• [PROBLEM STATEMENT] In duplicating the lines below, keep every word unchanged and drop the pictures.

• [TASK DATA]
>>>
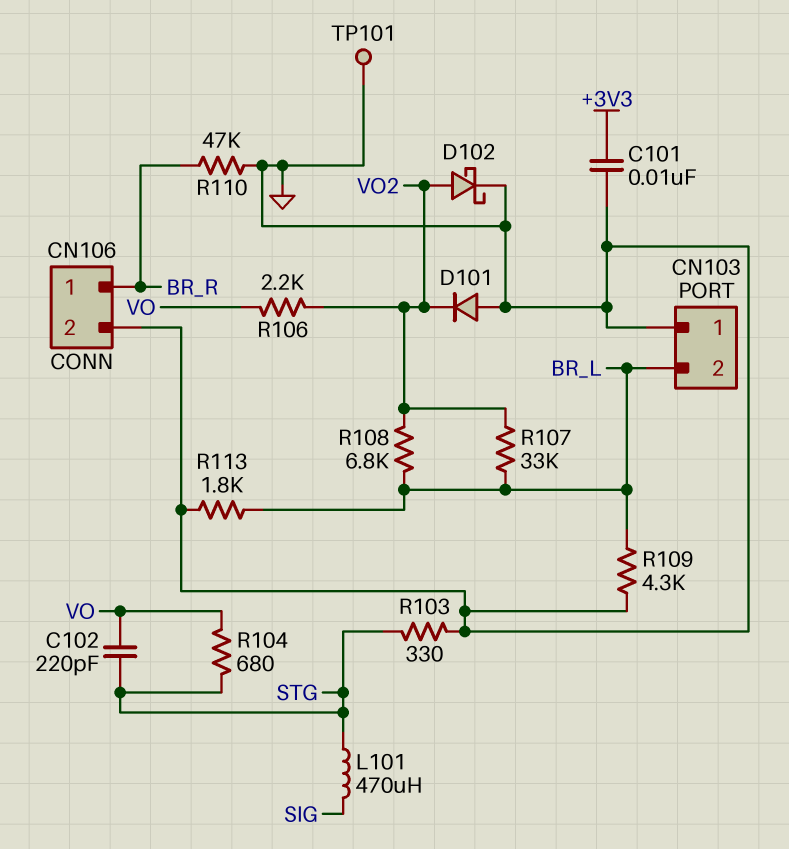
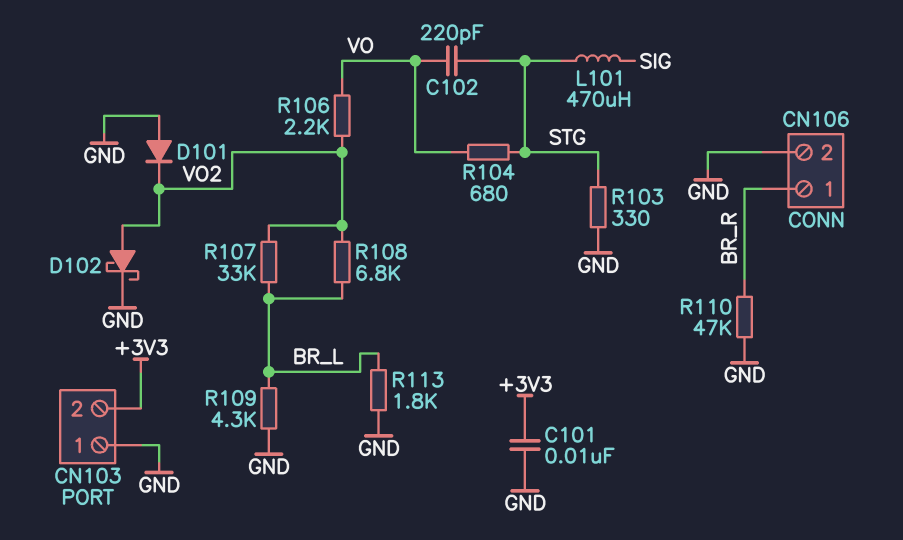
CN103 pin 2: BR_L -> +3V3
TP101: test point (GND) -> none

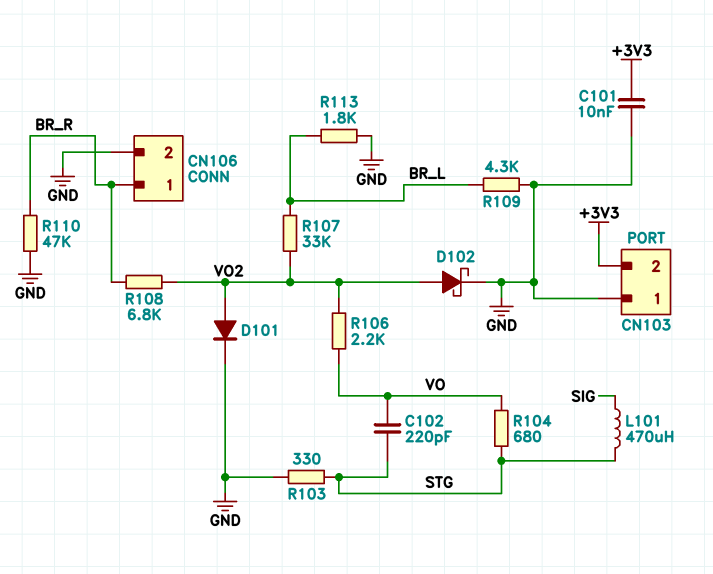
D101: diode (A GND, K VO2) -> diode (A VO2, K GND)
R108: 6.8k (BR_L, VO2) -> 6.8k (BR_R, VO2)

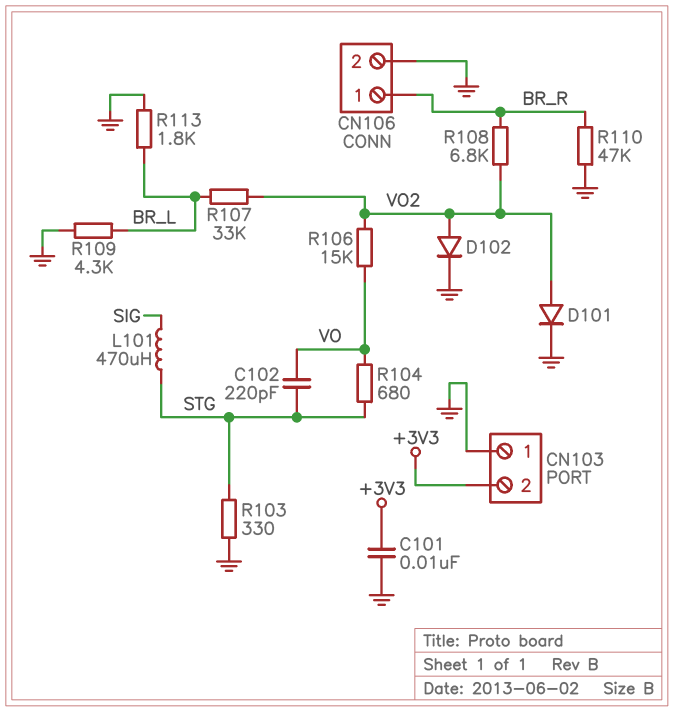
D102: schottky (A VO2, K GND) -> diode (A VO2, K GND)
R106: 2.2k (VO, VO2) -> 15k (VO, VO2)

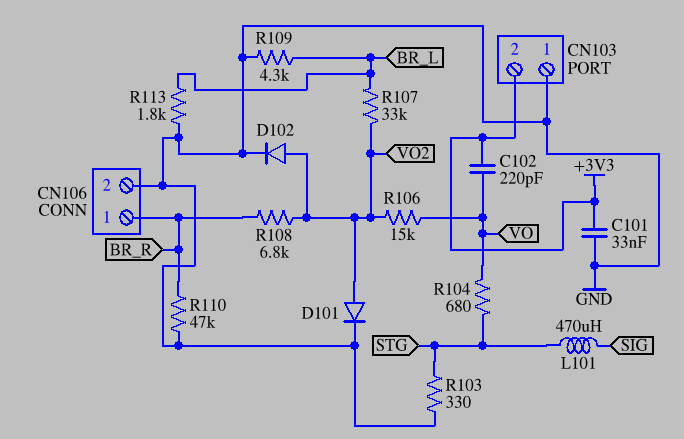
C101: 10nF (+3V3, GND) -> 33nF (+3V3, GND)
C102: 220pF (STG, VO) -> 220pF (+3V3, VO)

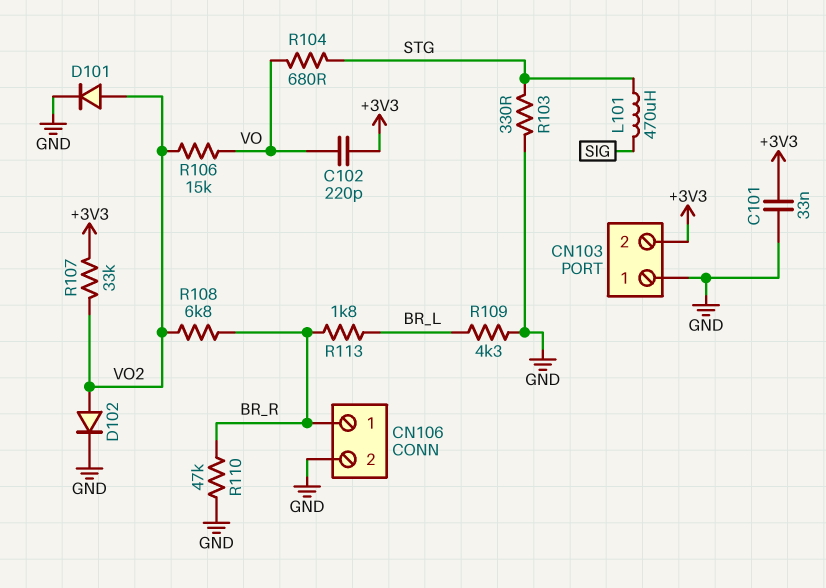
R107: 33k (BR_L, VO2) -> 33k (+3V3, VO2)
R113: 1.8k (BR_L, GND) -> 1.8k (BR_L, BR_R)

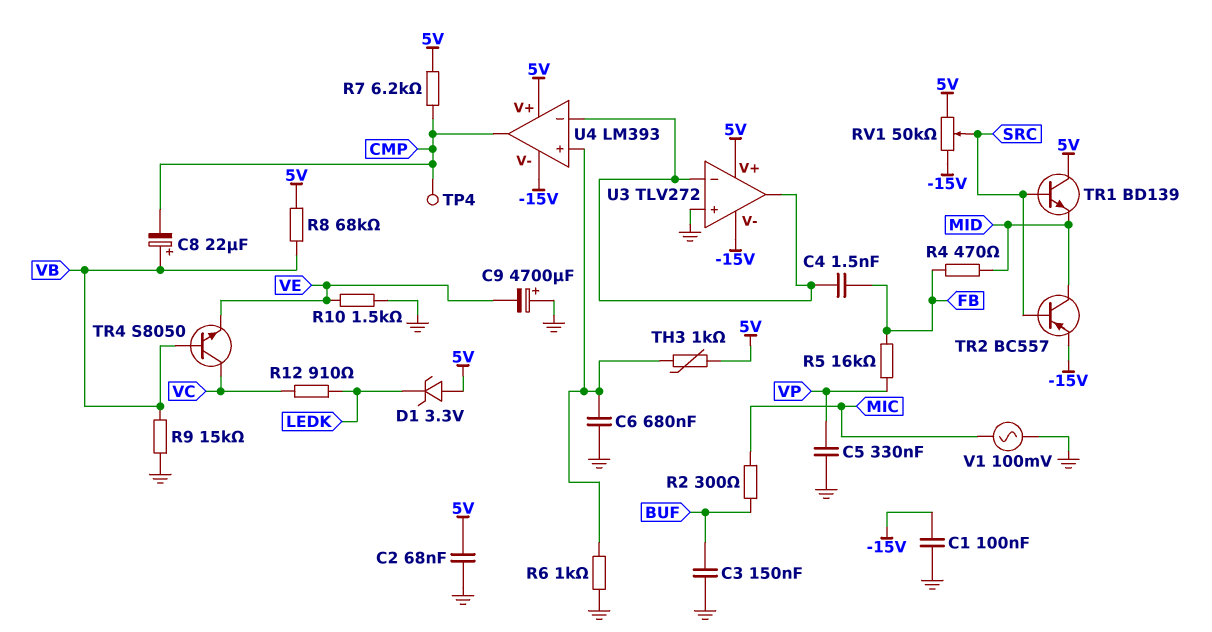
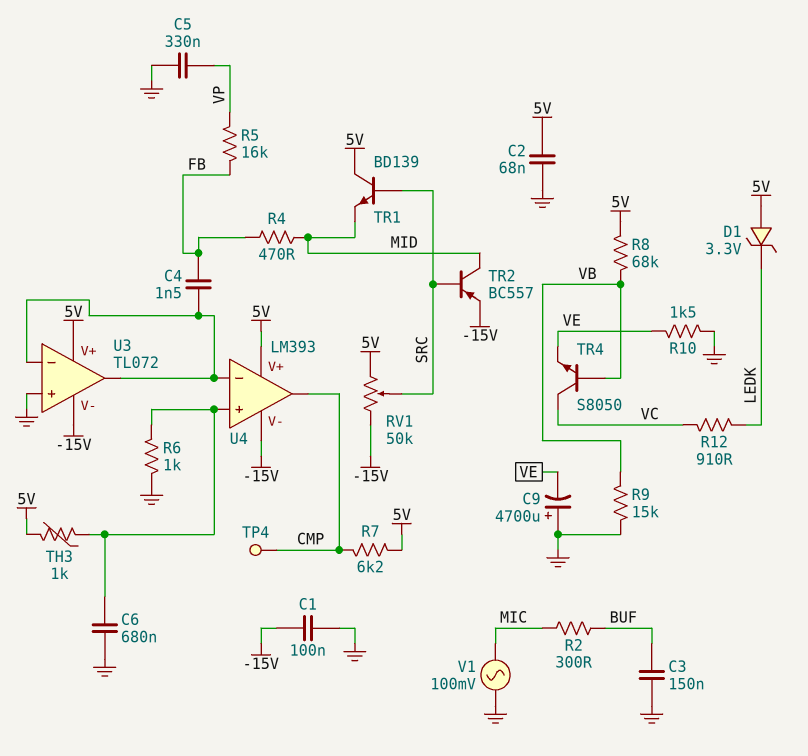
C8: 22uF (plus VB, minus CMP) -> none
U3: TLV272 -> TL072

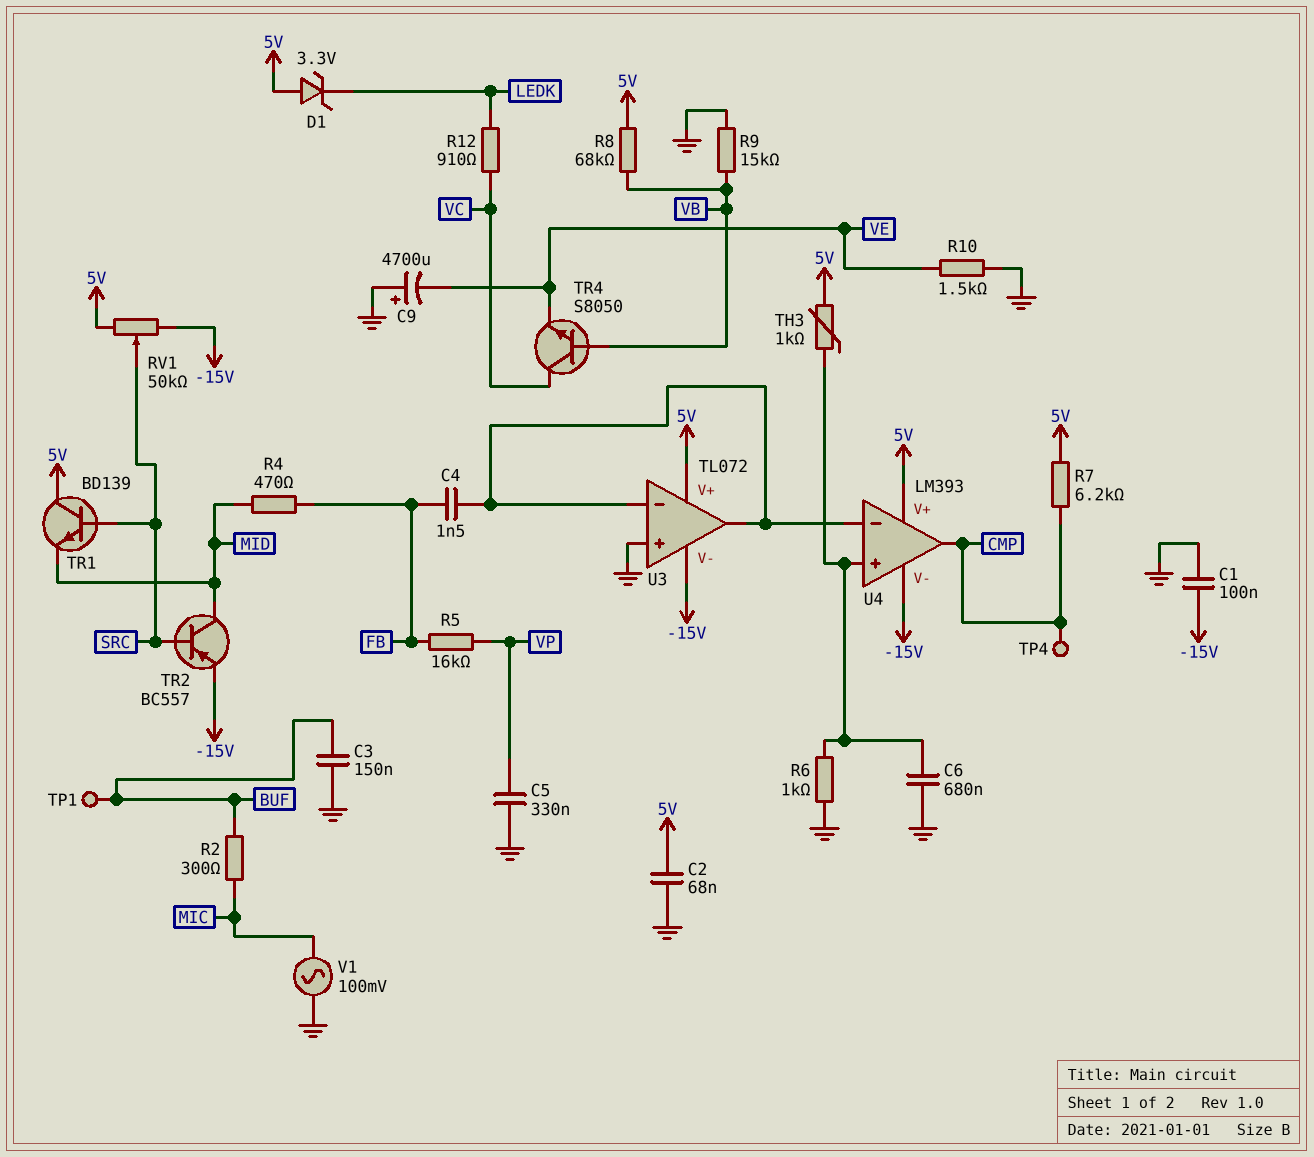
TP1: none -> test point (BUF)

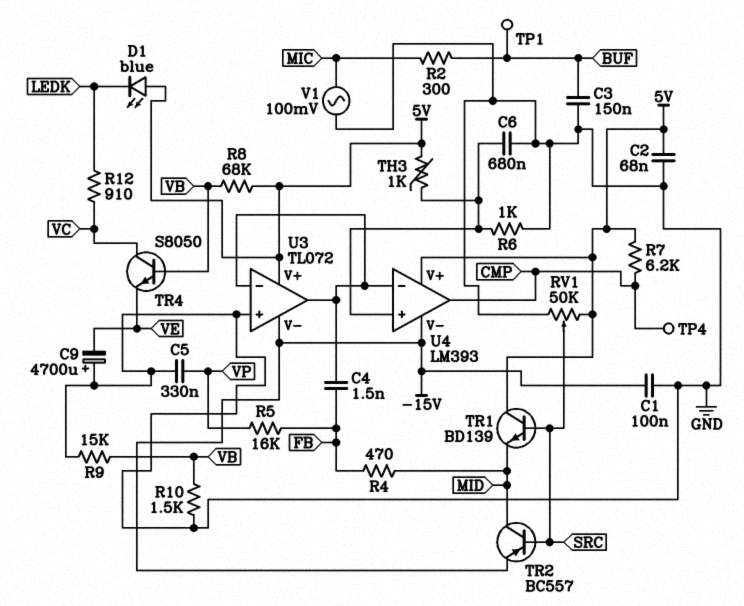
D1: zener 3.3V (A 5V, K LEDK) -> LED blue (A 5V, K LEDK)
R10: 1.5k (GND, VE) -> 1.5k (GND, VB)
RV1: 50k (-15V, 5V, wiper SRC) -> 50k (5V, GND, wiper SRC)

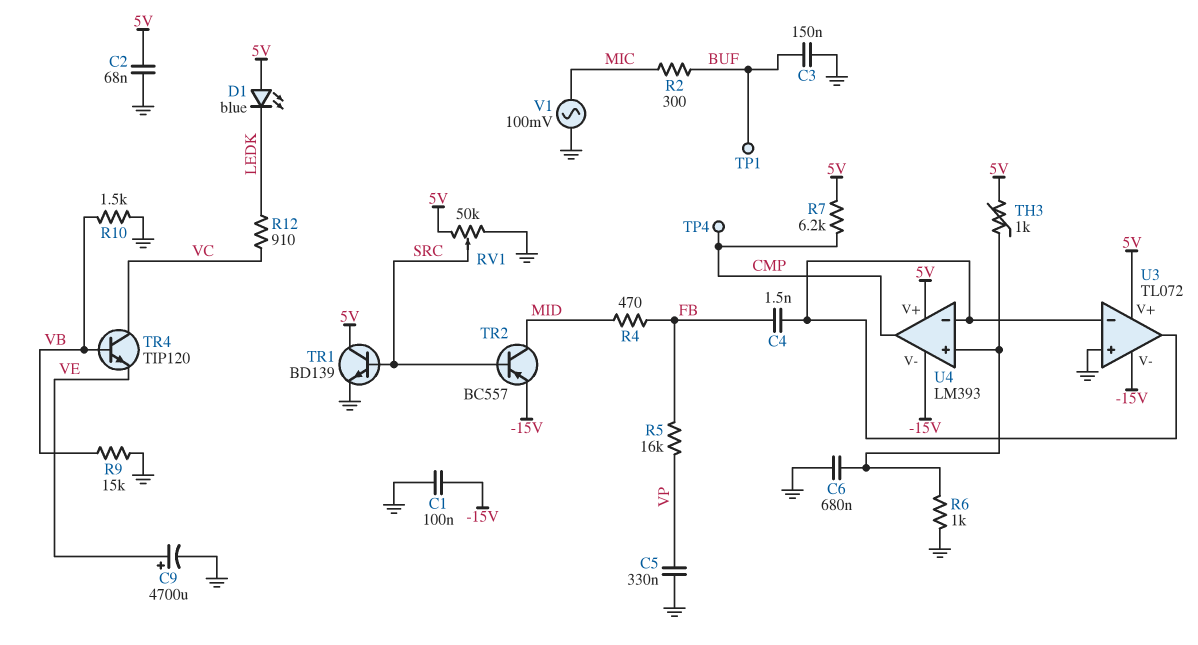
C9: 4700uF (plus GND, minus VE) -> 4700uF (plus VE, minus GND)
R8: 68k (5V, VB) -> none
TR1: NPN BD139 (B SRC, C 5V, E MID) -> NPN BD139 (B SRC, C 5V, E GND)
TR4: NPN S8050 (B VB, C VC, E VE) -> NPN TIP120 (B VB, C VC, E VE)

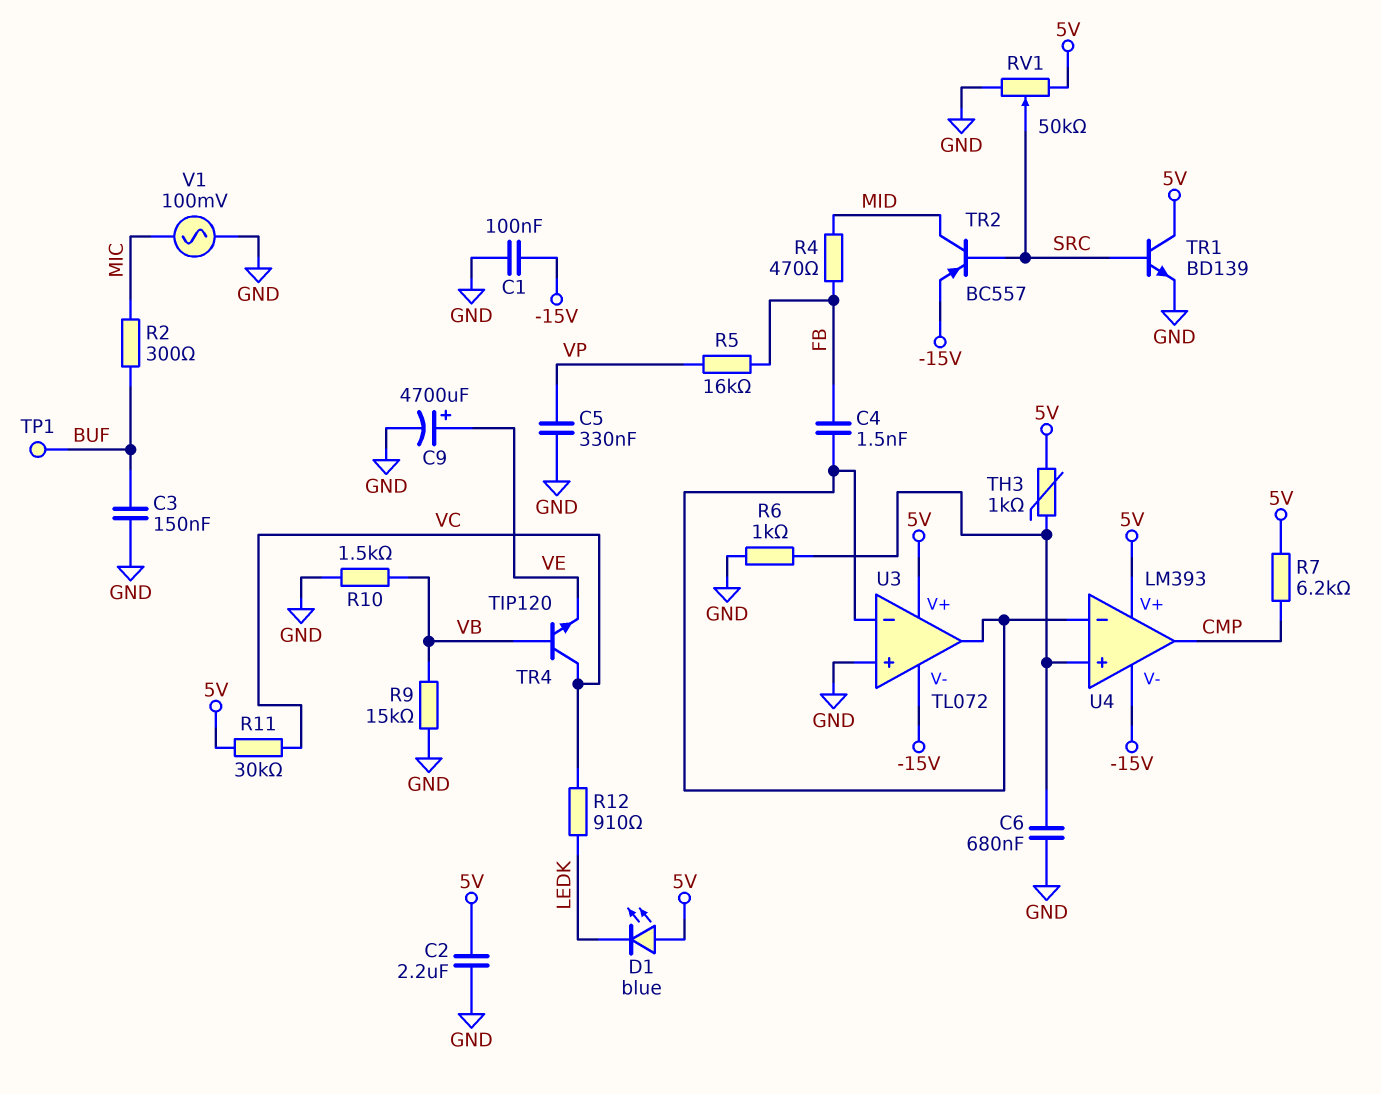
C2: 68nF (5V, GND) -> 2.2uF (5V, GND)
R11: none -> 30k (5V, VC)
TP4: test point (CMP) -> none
<<<
• [PROBLEM SOLUTION]
CN103 pin 2: BR_L -> +3V3
TP101: test point (GND) -> none

D101: diode (A GND, K VO2) -> diode (A VO2, K GND)
R108: 6.8k (BR_L, VO2) -> 6.8k (BR_R, VO2)

D102: schottky (A VO2, K GND) -> diode (A VO2, K GND)
R106: 2.2k (VO, VO2) -> 15k (VO, VO2)

C101: 10nF (+3V3, GND) -> 33nF (+3V3, GND)
C102: 220pF (STG, VO) -> 220pF (+3V3, VO)

R107: 33k (BR_L, VO2) -> 33k (+3V3, VO2)
R113: 1.8k (BR_L, GND) -> 1.8k (BR_L, BR_R)

C8: 22uF (plus VB, minus CMP) -> none
U3: TLV272 -> TL072

TP1: none -> test point (BUF)

D1: zener 3.3V (A 5V, K LEDK) -> LED blue (A 5V, K LEDK)
R10: 1.5k (GND, VE) -> 1.5k (GND, VB)
RV1: 50k (-15V, 5V, wiper SRC) -> 50k (5V, GND, wiper SRC)

C9: 4700uF (plus GND, minus VE) -> 4700uF (plus VE, minus GND)
R8: 68k (5V, VB) -> none
TR1: NPN BD139 (B SRC, C 5V, E MID) -> NPN BD139 (B SRC, C 5V, E GND)
TR4: NPN S8050 (B VB, C VC, E VE) -> NPN TIP120 (B VB, C VC, E VE)

C2: 68nF (5V, GND) -> 2.2uF (5V, GND)
R11: none -> 30k (5V, VC)
TP4: test point (CMP) -> none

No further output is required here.